**EXERCISE BRIEF:** Every line holding the string "PUMP" is to be copied from the entries below.

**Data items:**
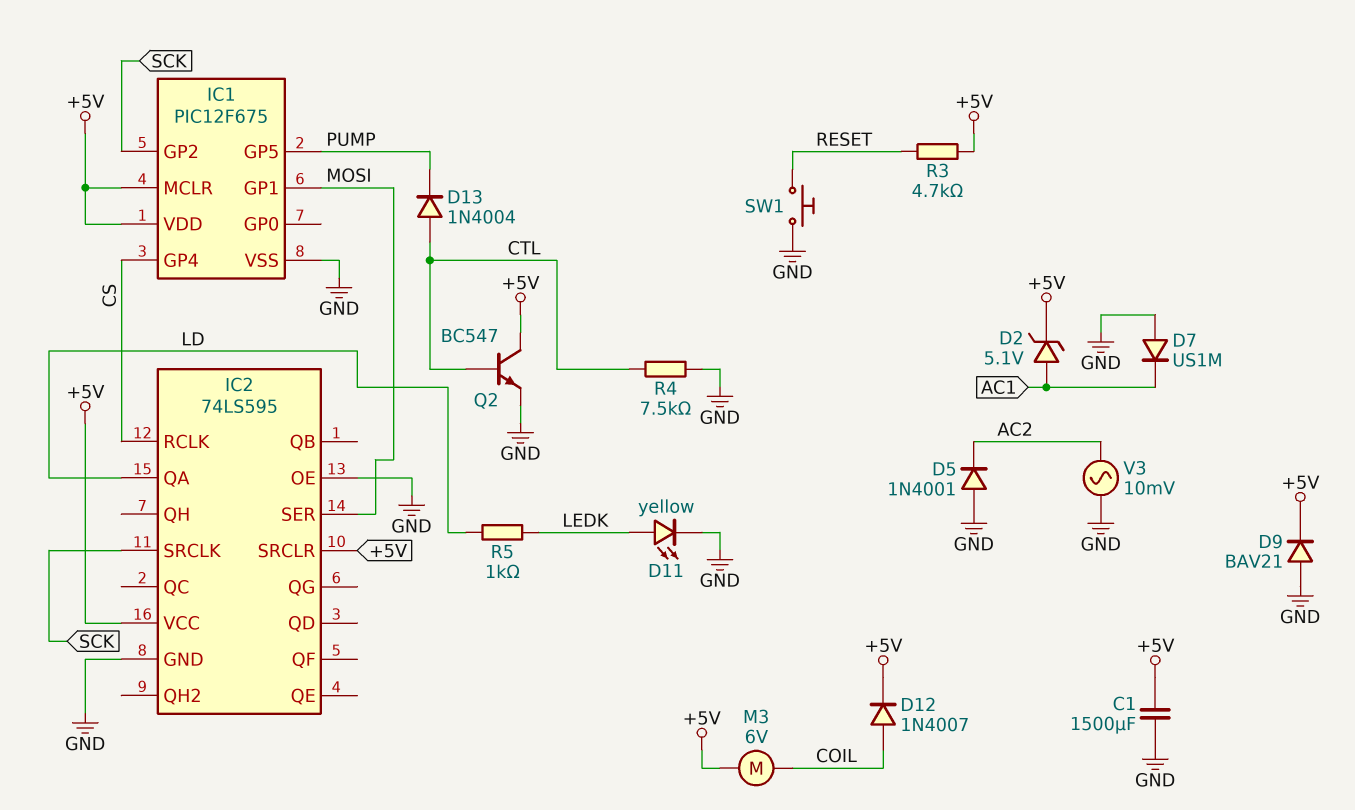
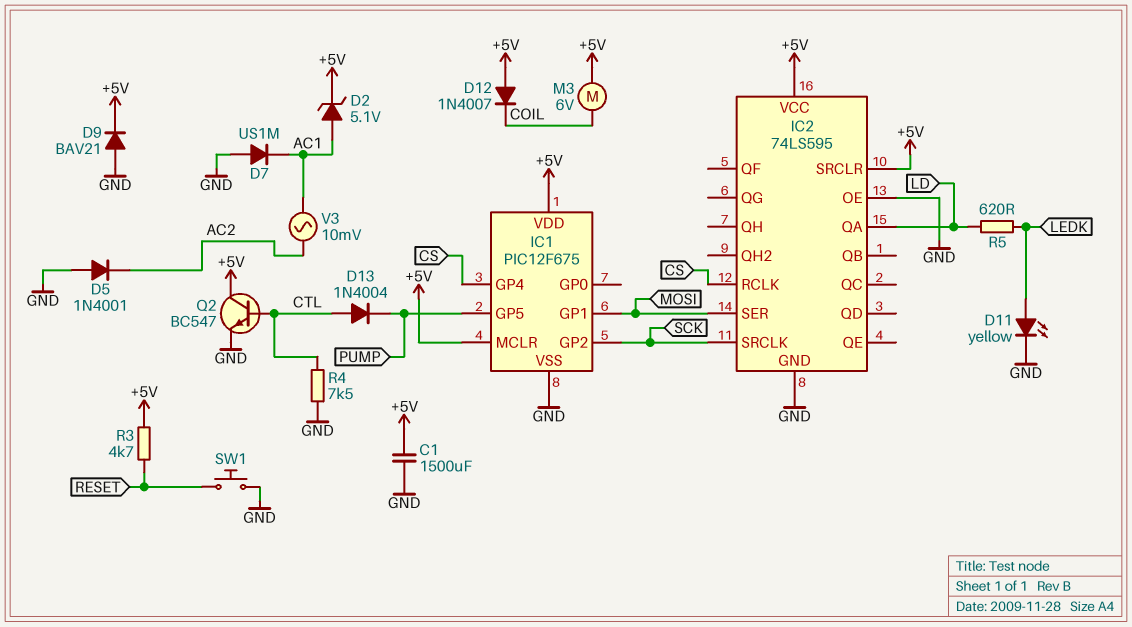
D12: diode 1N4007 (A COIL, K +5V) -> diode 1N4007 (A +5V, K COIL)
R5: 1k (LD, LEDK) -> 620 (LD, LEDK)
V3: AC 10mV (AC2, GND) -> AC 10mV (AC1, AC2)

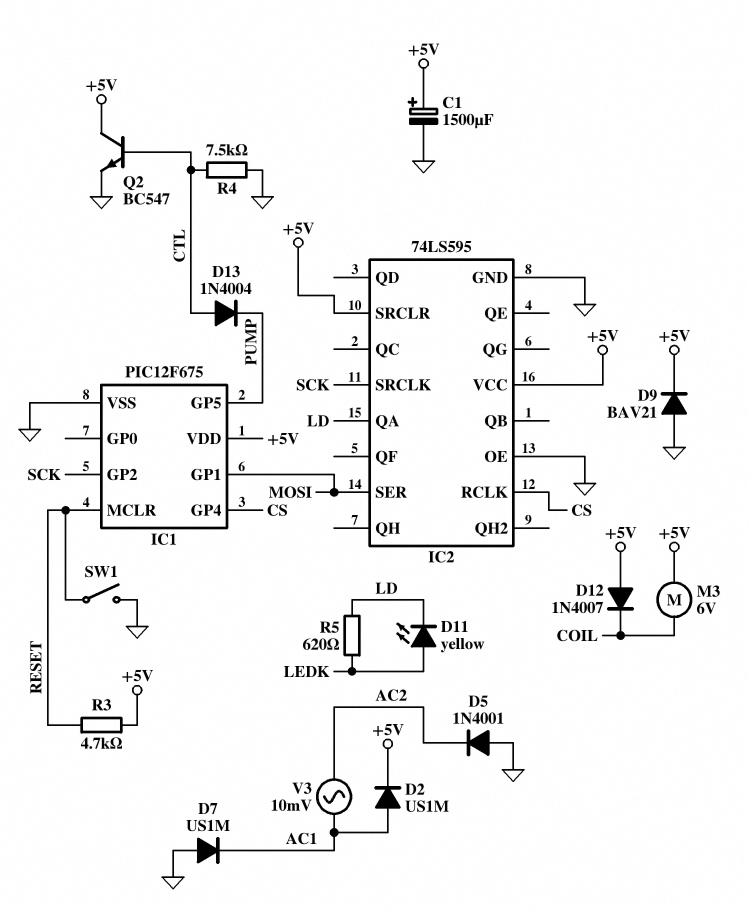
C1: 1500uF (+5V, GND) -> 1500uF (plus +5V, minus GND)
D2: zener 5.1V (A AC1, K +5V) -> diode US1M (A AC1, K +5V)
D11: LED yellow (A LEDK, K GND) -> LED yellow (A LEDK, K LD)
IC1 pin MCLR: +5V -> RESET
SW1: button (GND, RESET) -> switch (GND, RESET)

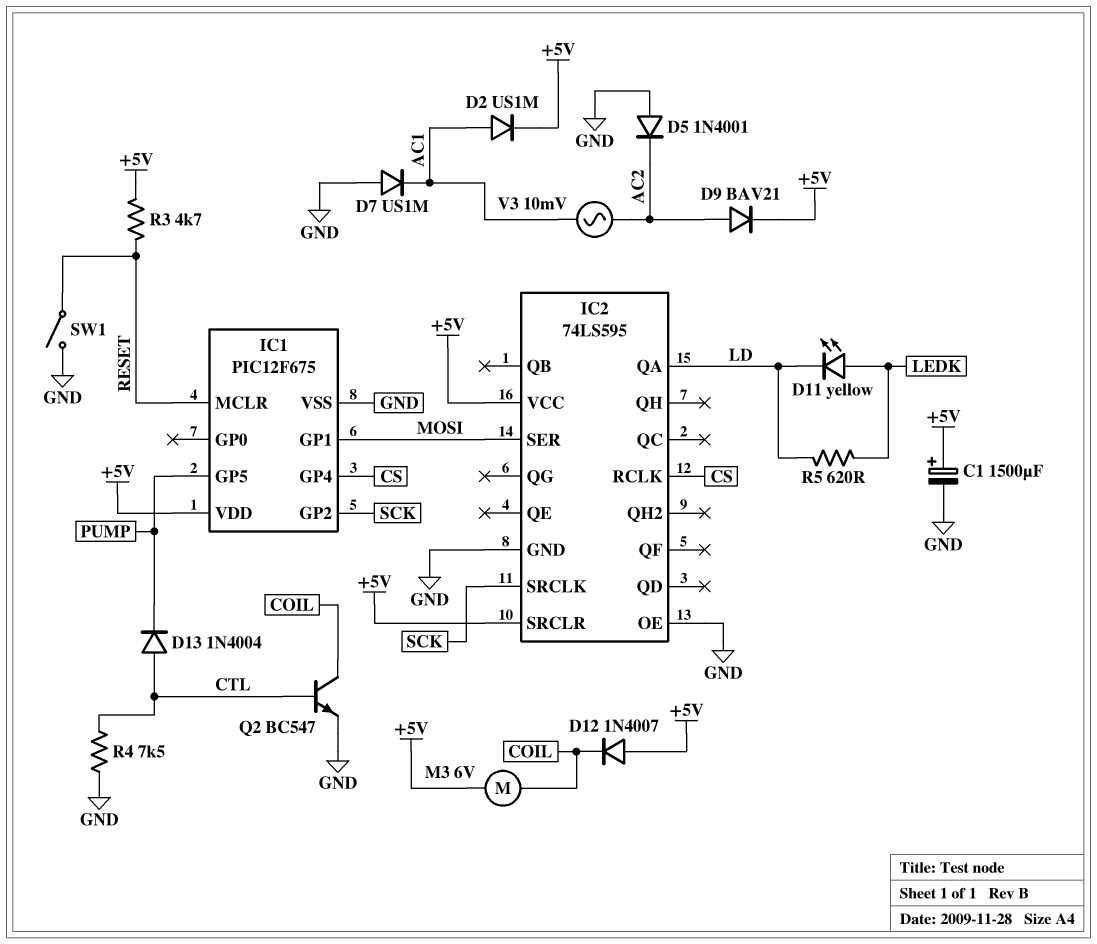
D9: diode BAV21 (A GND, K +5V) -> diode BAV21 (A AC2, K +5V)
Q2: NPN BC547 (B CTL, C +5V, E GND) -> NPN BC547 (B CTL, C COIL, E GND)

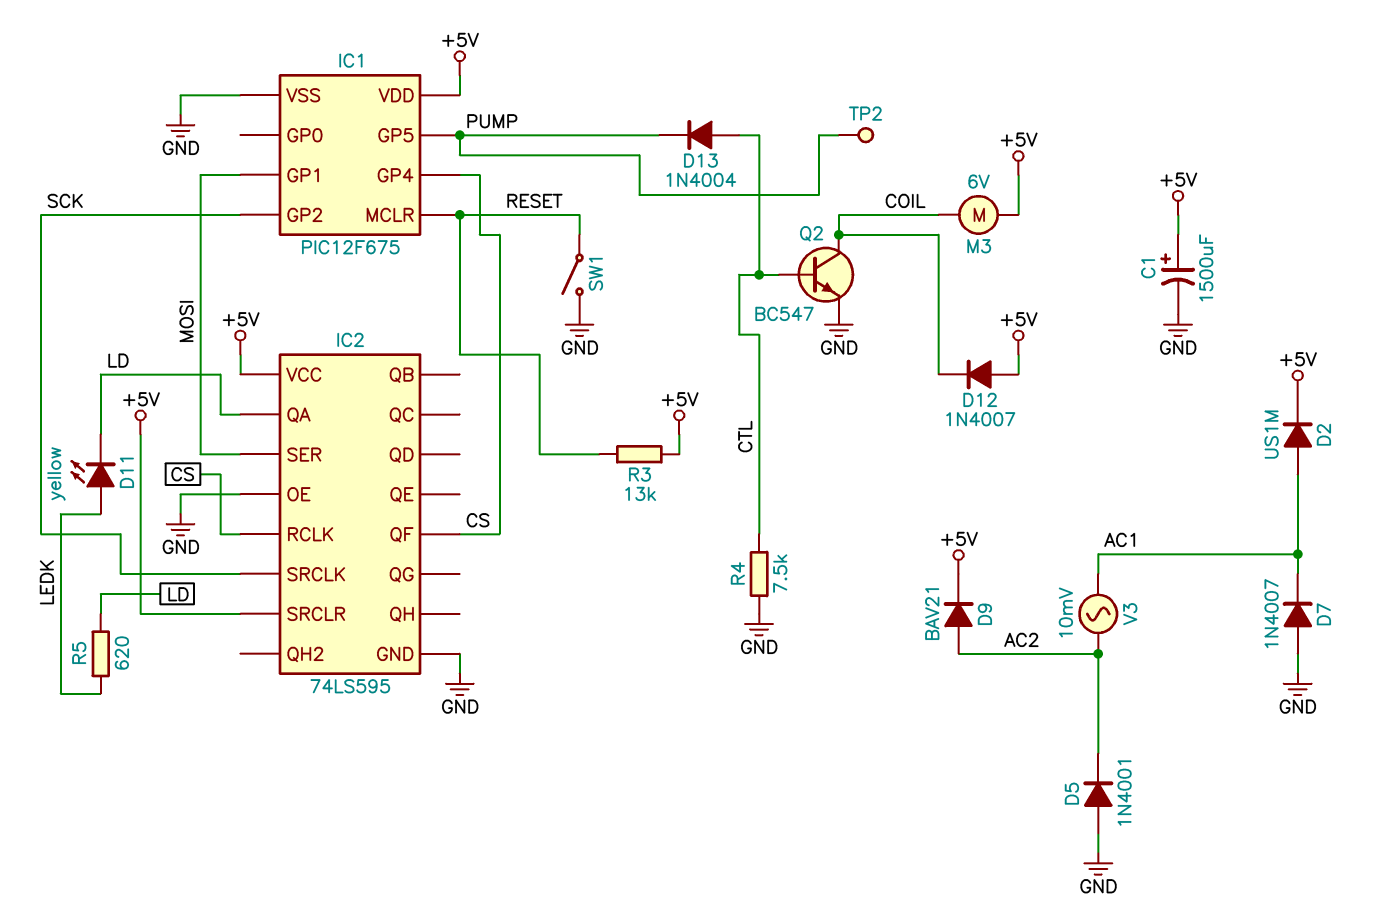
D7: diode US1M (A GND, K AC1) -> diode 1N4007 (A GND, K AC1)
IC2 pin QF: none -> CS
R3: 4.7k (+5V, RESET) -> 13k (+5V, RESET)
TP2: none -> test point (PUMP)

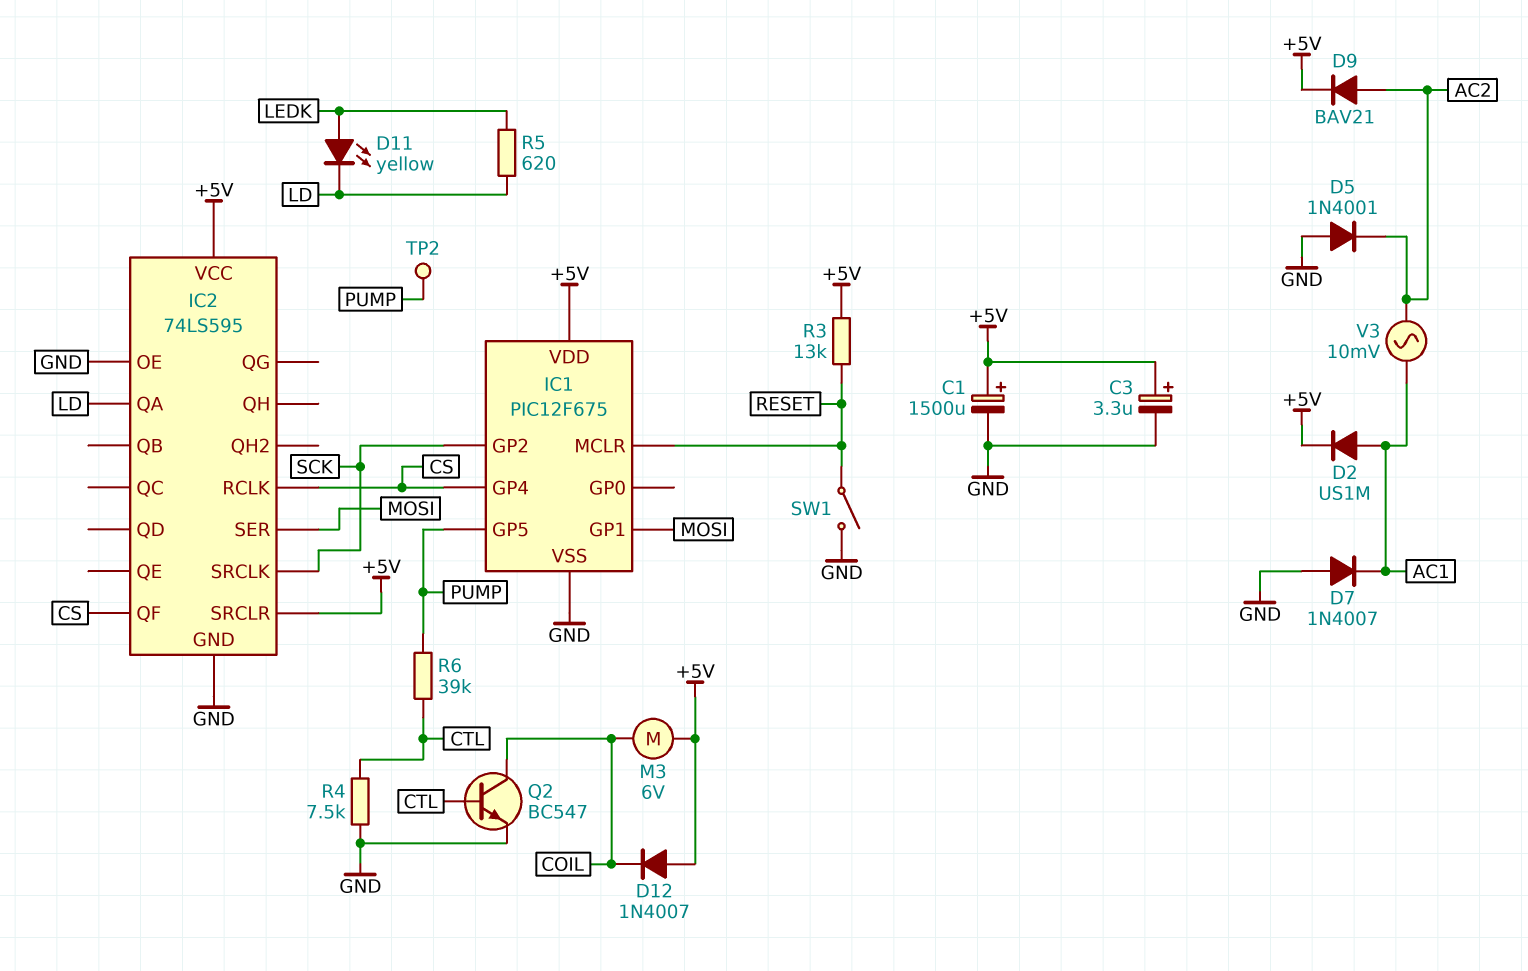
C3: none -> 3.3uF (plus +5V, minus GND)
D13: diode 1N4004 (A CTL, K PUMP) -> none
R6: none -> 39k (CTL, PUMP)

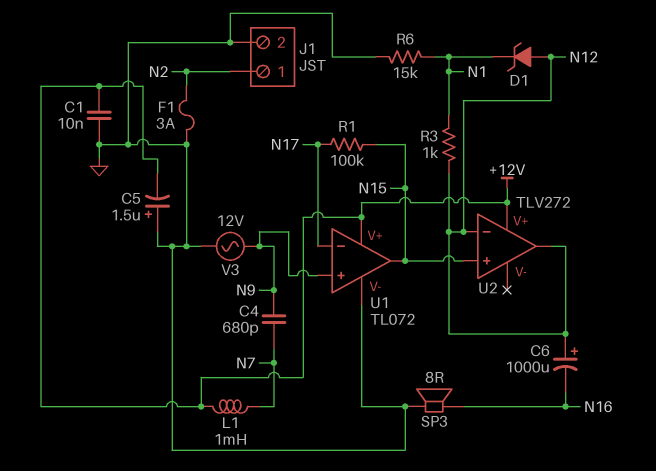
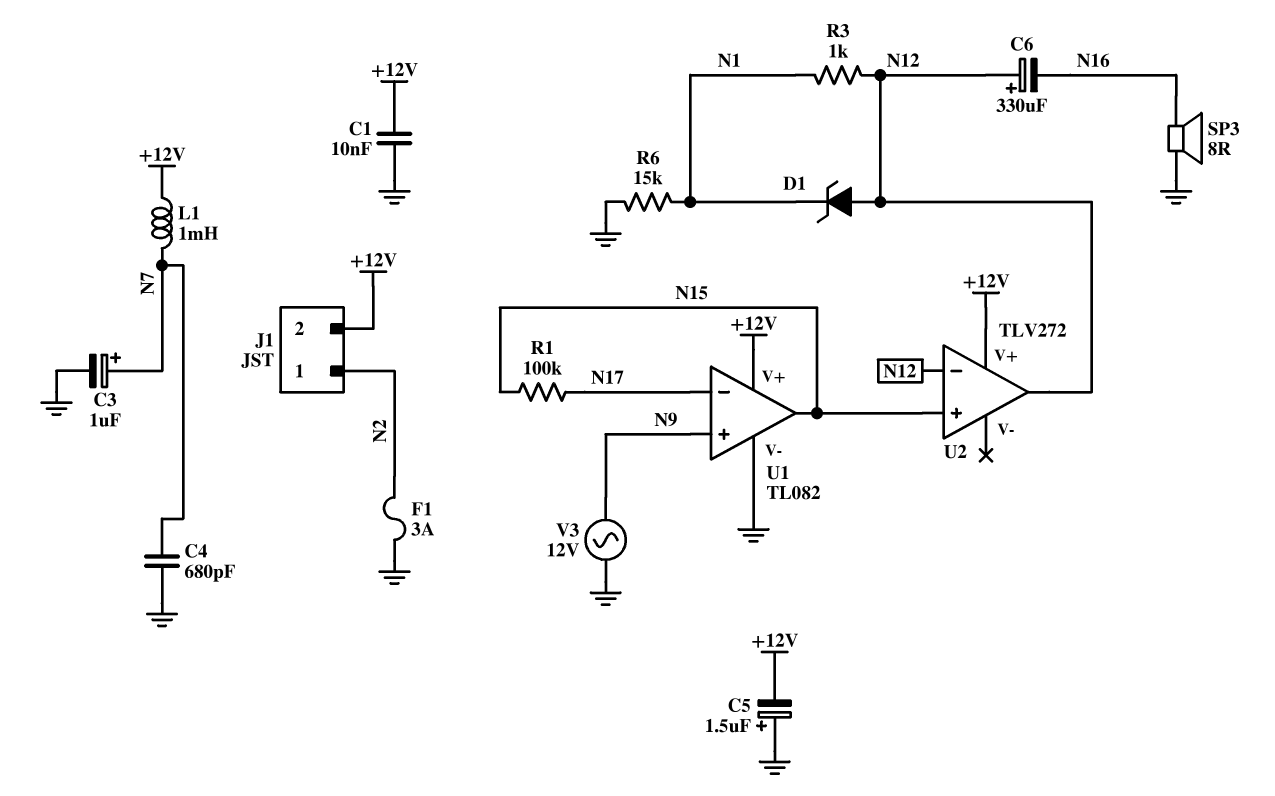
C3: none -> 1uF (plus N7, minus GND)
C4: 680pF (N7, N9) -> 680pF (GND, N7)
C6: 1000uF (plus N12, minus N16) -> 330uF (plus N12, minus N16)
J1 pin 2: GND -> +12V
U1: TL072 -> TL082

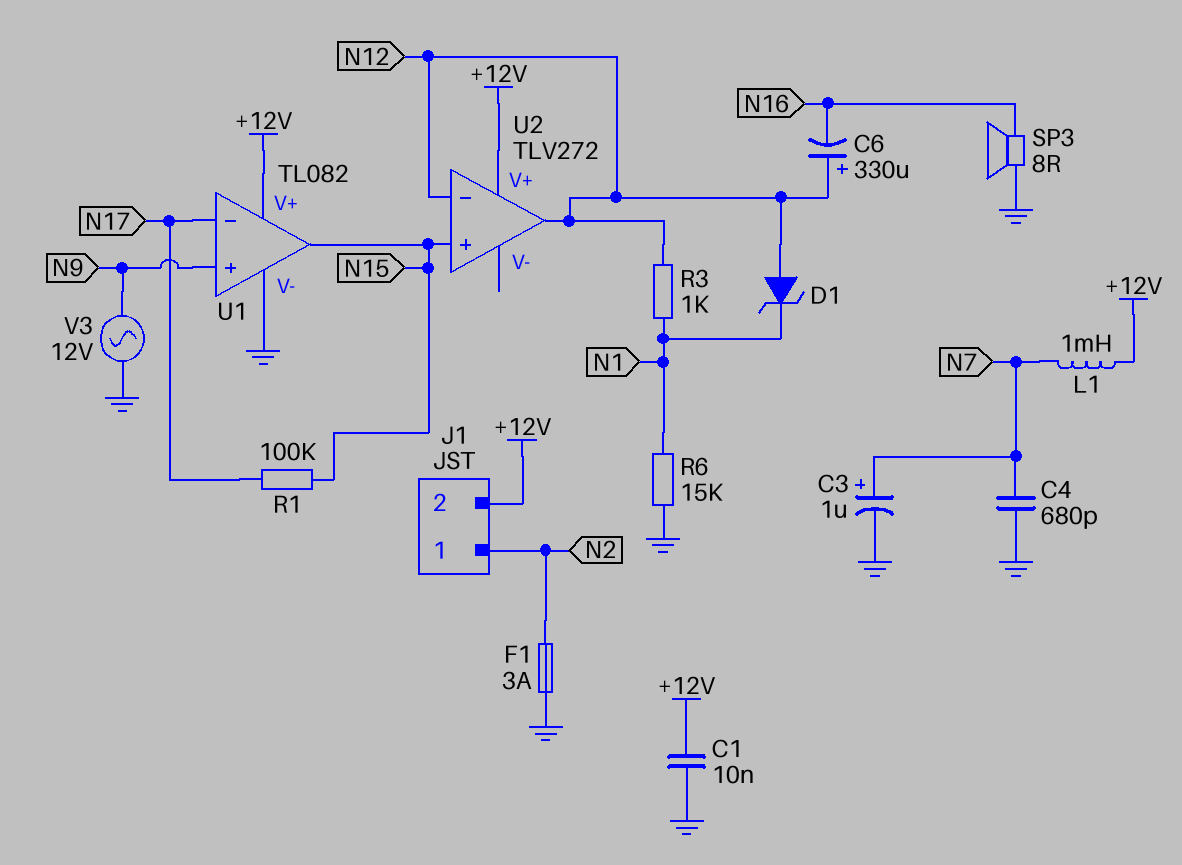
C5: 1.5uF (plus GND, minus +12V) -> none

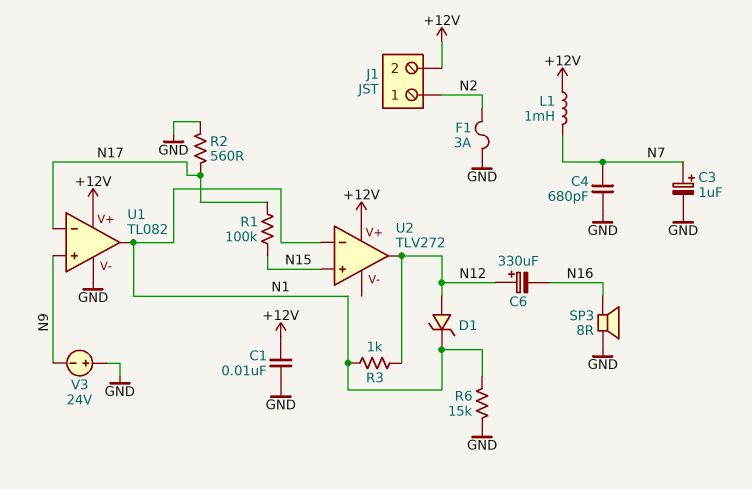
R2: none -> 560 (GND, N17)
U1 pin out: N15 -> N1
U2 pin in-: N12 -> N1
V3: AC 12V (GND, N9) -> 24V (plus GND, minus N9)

**OUTPUT FOR THIS EXERCISE:**
TP2: none -> test point (PUMP)
D13: diode 1N4004 (A CTL, K PUMP) -> none
R6: none -> 39k (CTL, PUMP)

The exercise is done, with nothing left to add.